— Task requirements —
An exact, complete copy of the entries that follow is needed.

— Information provided —

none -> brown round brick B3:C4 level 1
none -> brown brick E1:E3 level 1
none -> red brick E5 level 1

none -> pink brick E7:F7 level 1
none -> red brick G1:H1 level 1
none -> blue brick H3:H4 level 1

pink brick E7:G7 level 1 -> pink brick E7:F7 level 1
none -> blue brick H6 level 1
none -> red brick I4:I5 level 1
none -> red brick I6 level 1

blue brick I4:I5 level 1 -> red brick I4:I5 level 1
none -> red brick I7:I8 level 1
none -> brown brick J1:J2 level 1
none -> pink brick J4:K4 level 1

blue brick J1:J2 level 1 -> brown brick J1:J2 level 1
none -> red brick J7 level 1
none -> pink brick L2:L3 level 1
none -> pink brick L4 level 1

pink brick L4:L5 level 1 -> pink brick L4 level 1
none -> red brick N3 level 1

— Task answer —
none -> brown round brick B3:C4 level 1
none -> brown brick E1:E3 level 1
none -> red brick E5 level 1

none -> pink brick E7:F7 level 1
none -> red brick G1:H1 level 1
none -> blue brick H3:H4 level 1

pink brick E7:G7 level 1 -> pink brick E7:F7 level 1
none -> blue brick H6 level 1
none -> red brick I4:I5 level 1
none -> red brick I6 level 1

blue brick I4:I5 level 1 -> red brick I4:I5 level 1
none -> red brick I7:I8 level 1
none -> brown brick J1:J2 level 1
none -> pink brick J4:K4 level 1

blue brick J1:J2 level 1 -> brown brick J1:J2 level 1
none -> red brick J7 level 1
none -> pink brick L2:L3 level 1
none -> pink brick L4 level 1

pink brick L4:L5 level 1 -> pink brick L4 level 1
none -> red brick N3 level 1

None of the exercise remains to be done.